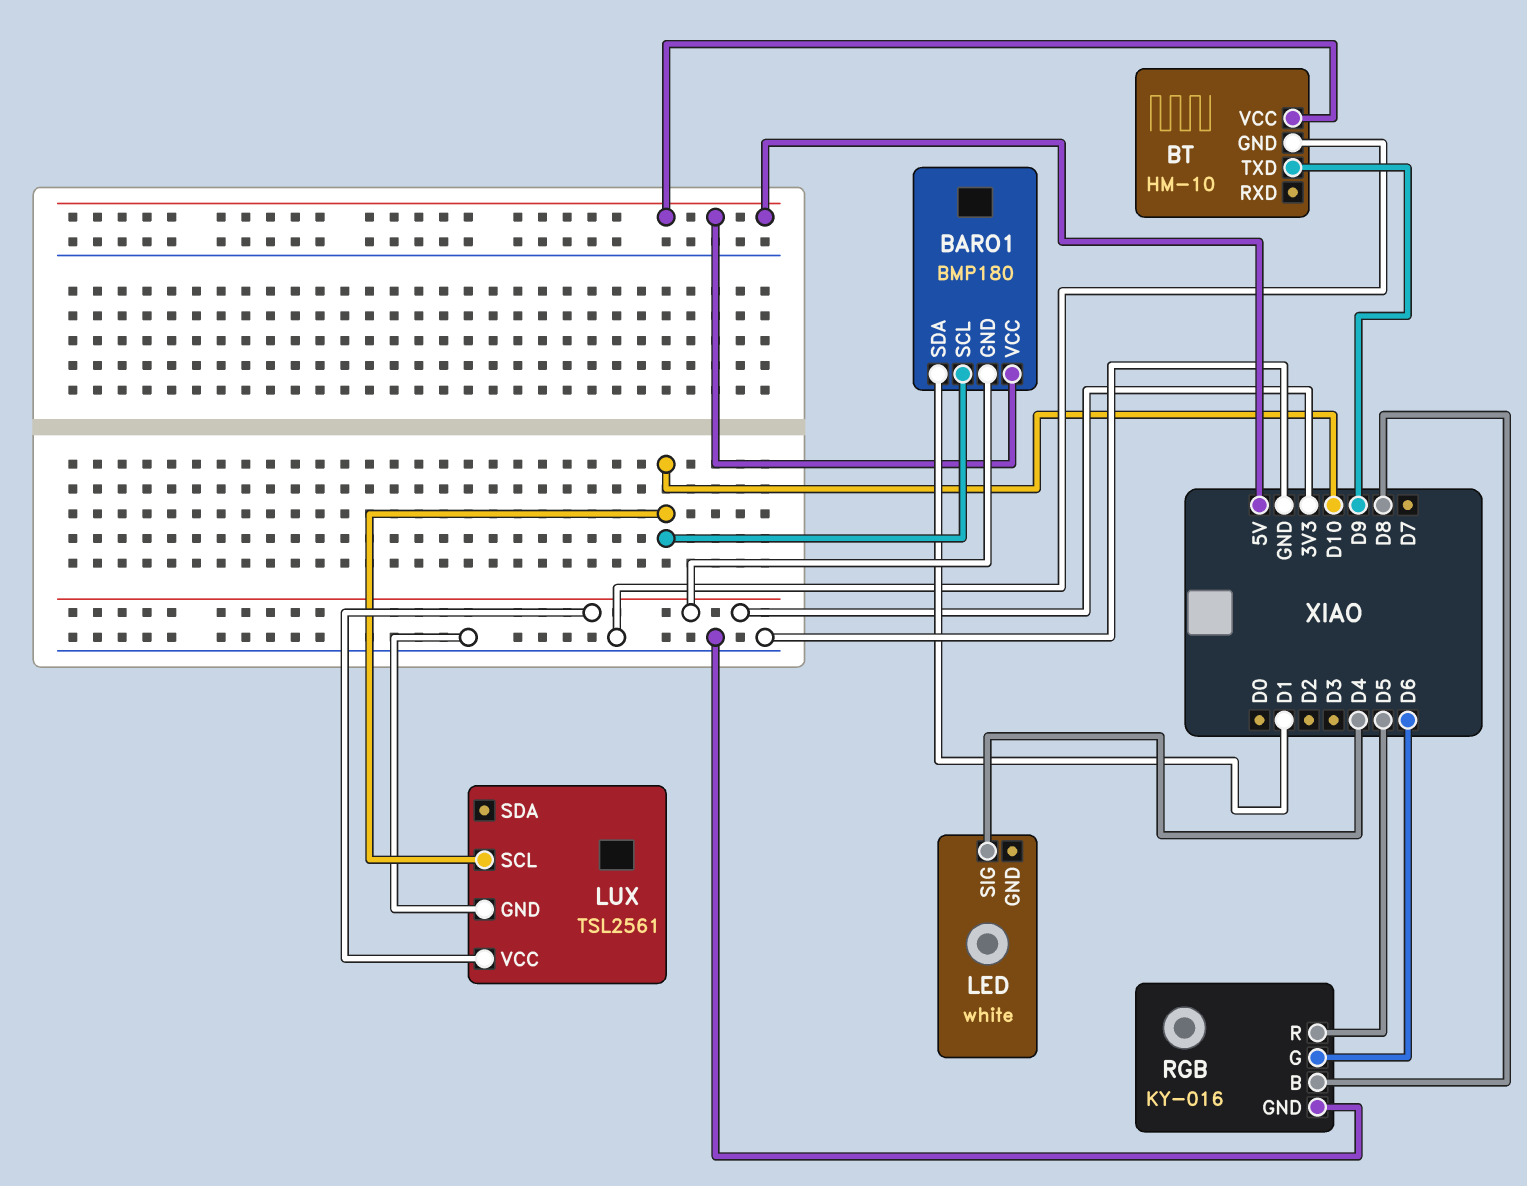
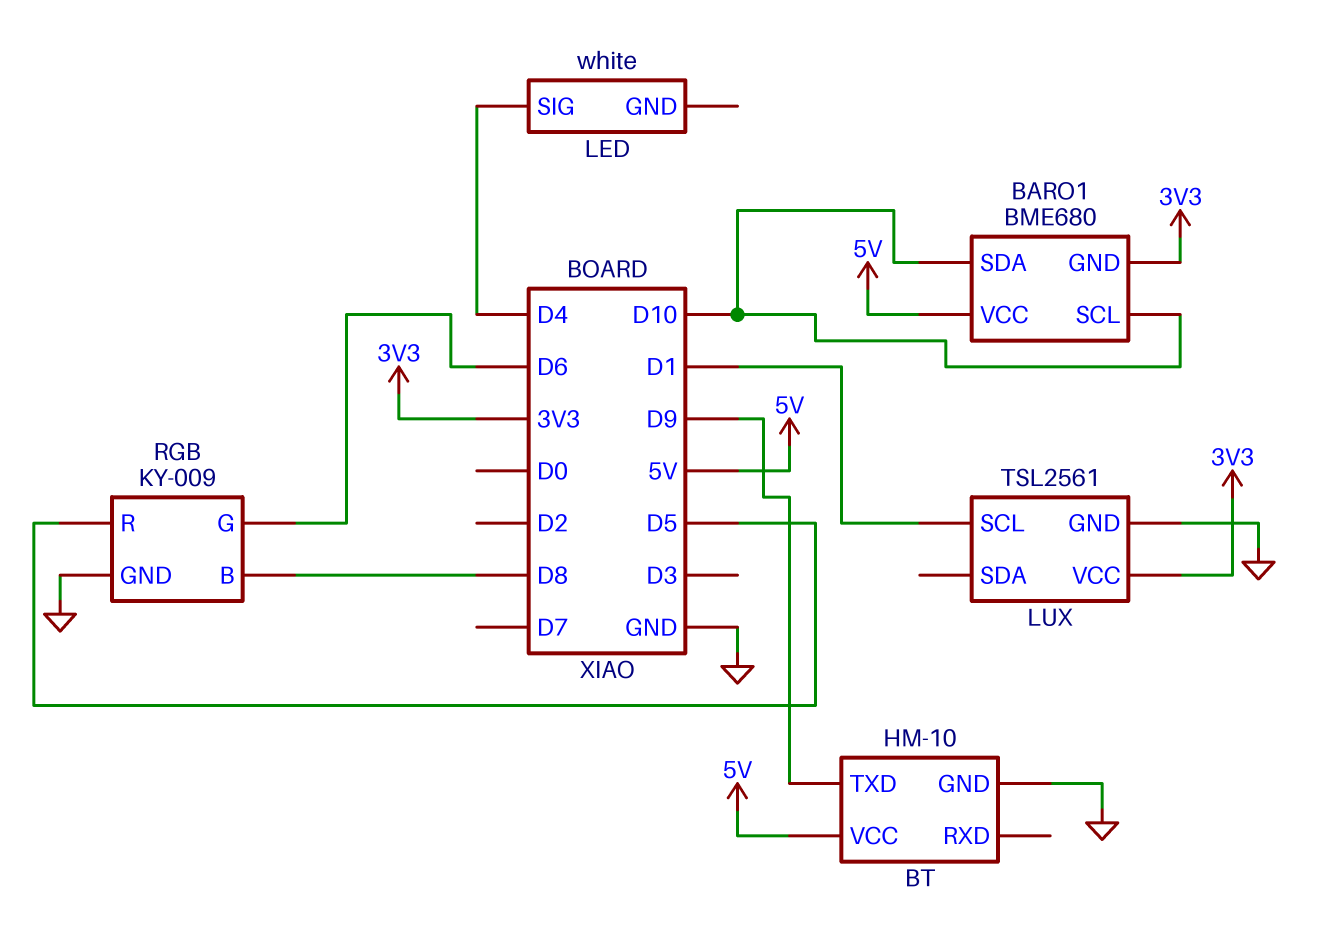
BARO1: BMP180 -> BME680
BARO1 pin SDA: D1 -> D10
LUX pin SCL: D10 -> D1
RGB: KY-016 -> KY-009

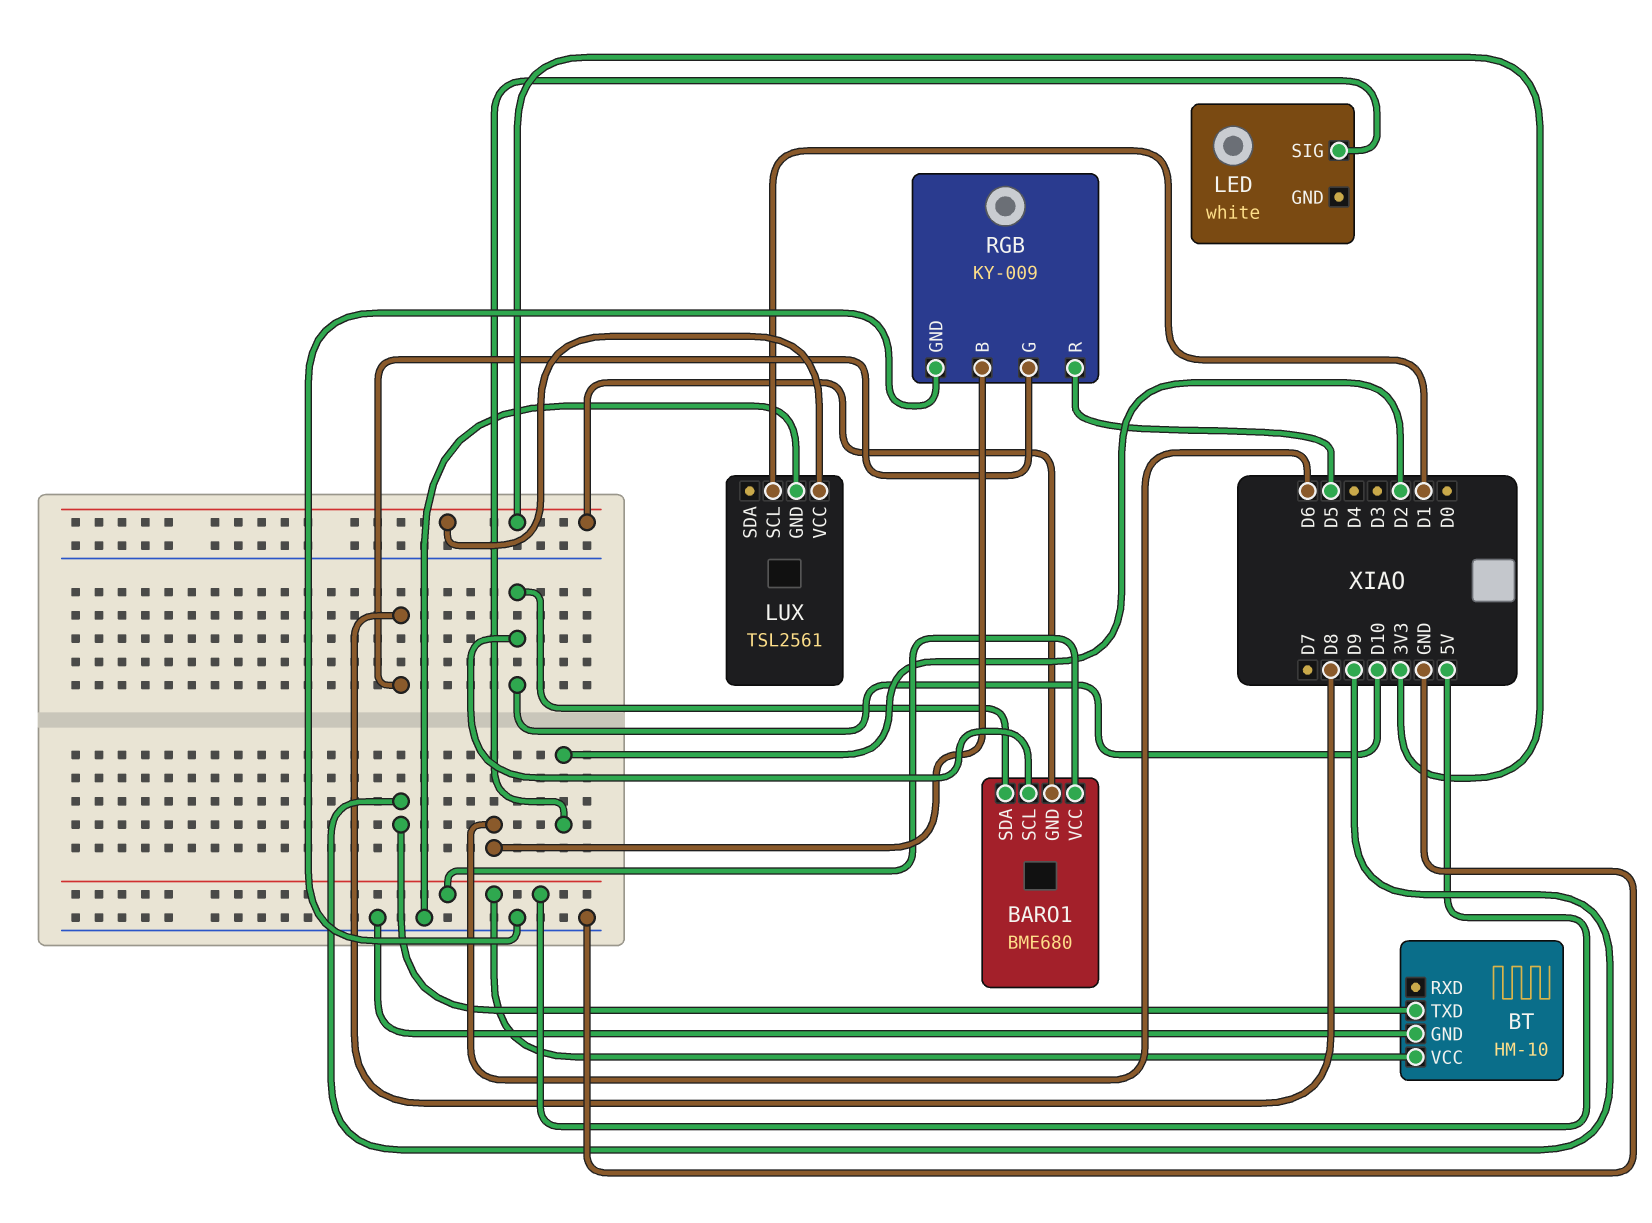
LED pin SIG: D4 -> D2
RGB pin B: D8 -> D6
RGB pin G: D6 -> D8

··········

▶ _Aim of the exercise_:
Print all the material above verbatim and omit its pictures.

▶ _Result of this exercise_:
BARO1: BMP180 -> BME680
BARO1 pin SDA: D1 -> D10
LUX pin SCL: D10 -> D1
RGB: KY-016 -> KY-009

LED pin SIG: D4 -> D2
RGB pin B: D8 -> D6
RGB pin G: D6 -> D8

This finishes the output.